##### Raw data #####

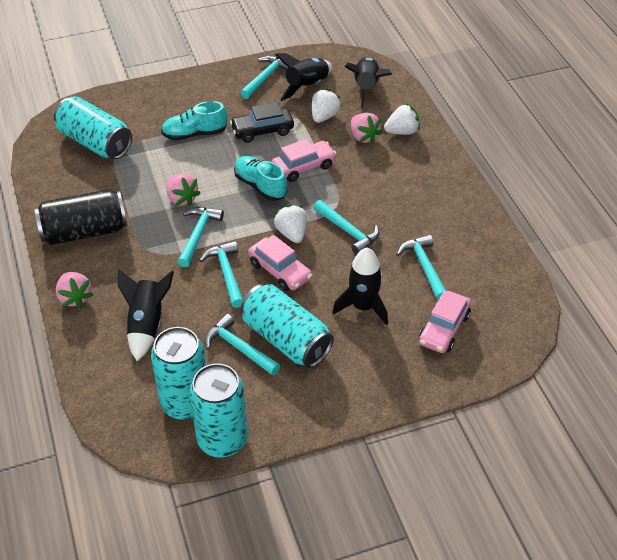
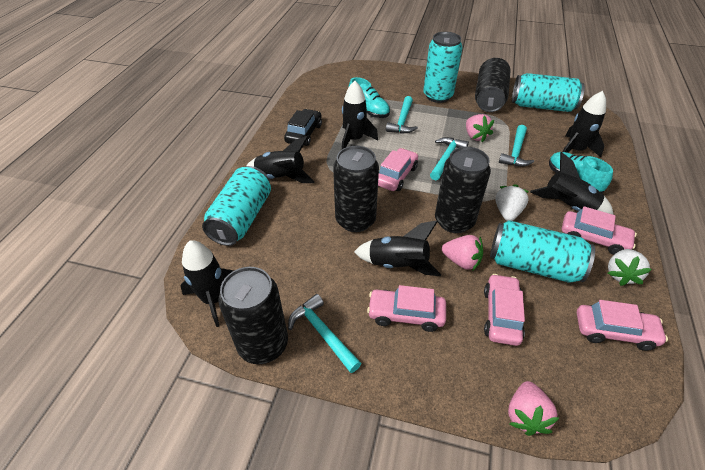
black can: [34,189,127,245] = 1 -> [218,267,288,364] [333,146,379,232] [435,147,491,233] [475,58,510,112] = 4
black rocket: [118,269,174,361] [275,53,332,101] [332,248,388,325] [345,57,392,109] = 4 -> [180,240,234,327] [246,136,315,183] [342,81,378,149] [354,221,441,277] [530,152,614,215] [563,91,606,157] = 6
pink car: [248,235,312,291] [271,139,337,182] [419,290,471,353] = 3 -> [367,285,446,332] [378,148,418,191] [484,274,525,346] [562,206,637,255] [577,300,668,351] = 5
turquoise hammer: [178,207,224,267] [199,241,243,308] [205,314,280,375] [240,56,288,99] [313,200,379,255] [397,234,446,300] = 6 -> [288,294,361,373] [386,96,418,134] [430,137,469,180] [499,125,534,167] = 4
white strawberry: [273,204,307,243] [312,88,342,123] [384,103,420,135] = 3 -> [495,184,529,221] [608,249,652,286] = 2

#####
##### Raw data #####

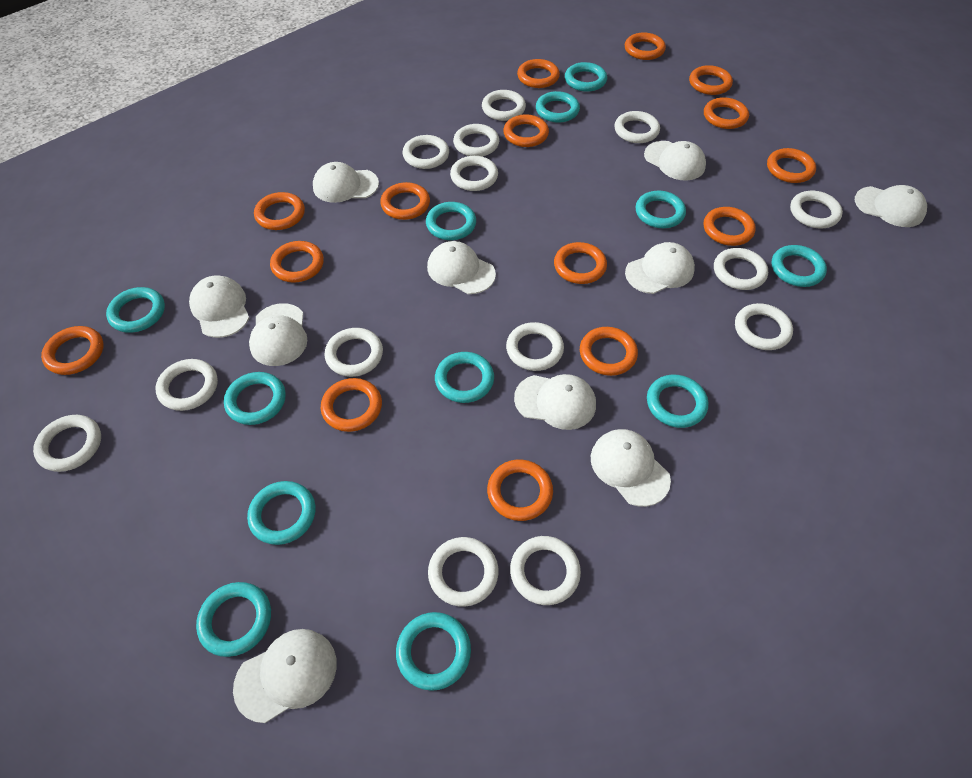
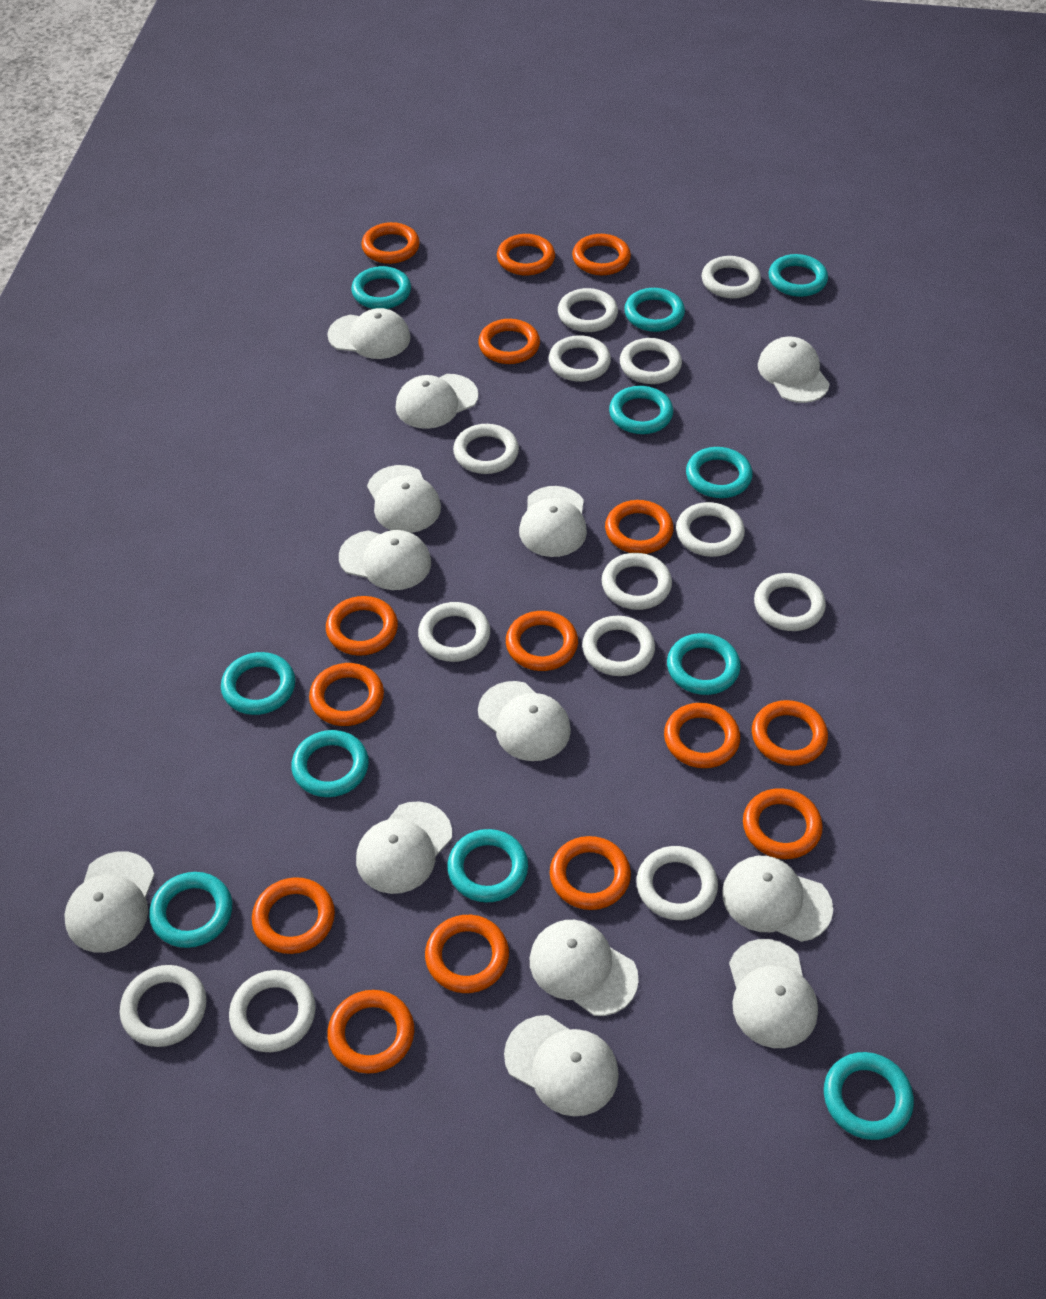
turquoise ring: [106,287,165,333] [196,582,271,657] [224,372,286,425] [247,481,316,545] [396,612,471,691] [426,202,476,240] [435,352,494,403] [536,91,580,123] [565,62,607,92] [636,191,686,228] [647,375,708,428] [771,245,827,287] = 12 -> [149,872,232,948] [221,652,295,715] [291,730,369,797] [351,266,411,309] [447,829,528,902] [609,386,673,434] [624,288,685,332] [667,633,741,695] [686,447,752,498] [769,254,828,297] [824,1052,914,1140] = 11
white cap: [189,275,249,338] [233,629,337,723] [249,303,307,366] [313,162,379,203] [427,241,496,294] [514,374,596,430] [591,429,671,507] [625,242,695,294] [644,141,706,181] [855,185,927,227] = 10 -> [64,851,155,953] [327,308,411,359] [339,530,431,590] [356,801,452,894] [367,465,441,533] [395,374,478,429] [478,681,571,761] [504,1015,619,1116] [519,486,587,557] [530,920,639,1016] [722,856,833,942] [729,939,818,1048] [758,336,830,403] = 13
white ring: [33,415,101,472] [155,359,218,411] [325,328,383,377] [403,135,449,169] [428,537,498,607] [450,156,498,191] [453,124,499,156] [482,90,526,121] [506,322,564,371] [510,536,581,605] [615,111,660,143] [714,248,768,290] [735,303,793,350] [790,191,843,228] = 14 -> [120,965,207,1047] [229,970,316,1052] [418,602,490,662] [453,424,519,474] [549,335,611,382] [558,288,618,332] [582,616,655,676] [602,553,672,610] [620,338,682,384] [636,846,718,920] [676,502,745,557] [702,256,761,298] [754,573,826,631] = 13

#####

Exercise goal:
Transcribe the records above exactly, beginning at the line that contains "black can: [34,189,127,245]" and ending with the line that contains "white strawberry: [273,204,307,243]", both included, and nothing else.

Response to this task:
black can: [34,189,127,245] = 1 -> [218,267,288,364] [333,146,379,232] [435,147,491,233] [475,58,510,112] = 4
black rocket: [118,269,174,361] [275,53,332,101] [332,248,388,325] [345,57,392,109] = 4 -> [180,240,234,327] [246,136,315,183] [342,81,378,149] [354,221,441,277] [530,152,614,215] [563,91,606,157] = 6
pink car: [248,235,312,291] [271,139,337,182] [419,290,471,353] = 3 -> [367,285,446,332] [378,148,418,191] [484,274,525,346] [562,206,637,255] [577,300,668,351] = 5
turquoise hammer: [178,207,224,267] [199,241,243,308] [205,314,280,375] [240,56,288,99] [313,200,379,255] [397,234,446,300] = 6 -> [288,294,361,373] [386,96,418,134] [430,137,469,180] [499,125,534,167] = 4
white strawberry: [273,204,307,243] [312,88,342,123] [384,103,420,135] = 3 -> [495,184,529,221] [608,249,652,286] = 2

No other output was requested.